Problem to solve »
In the data below, locate each line with the word "orange" and list it.

Data extract »
***

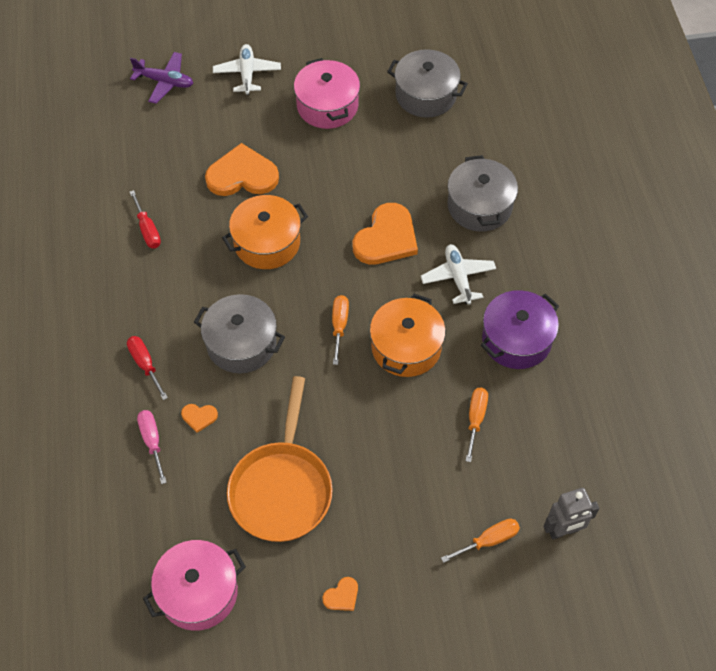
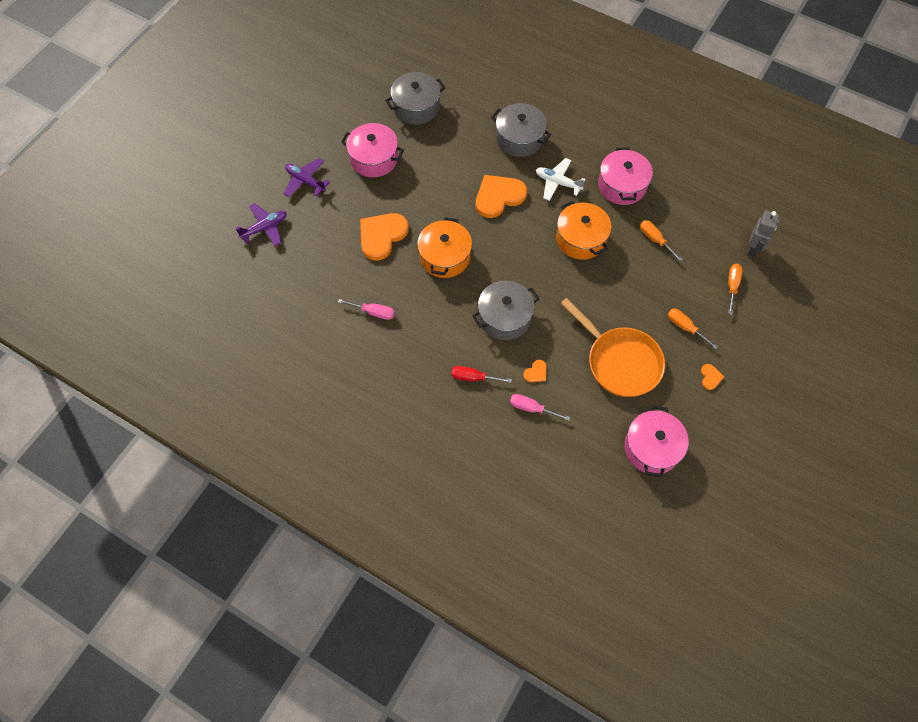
camera: 50 degrees left, 5 degrees up
(147, 230) = (373, 312): red screwdriver -> pink screwdriver
(247, 74) = (305, 181): white plane -> purple plane
(339, 326) = (537, 260): orange screwdriver -> orange screwdriver (685, 327)
(386, 238) = (498, 196): orange heart -> orange heart turned 105 degrees counterclockwise
(516, 339) = (622, 185): purple pot -> pink pot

***

Solution to this exercise »
(339, 326) = (537, 260): orange screwdriver -> orange screwdriver (685, 327)
(386, 238) = (498, 196): orange heart -> orange heart turned 105 degrees counterclockwise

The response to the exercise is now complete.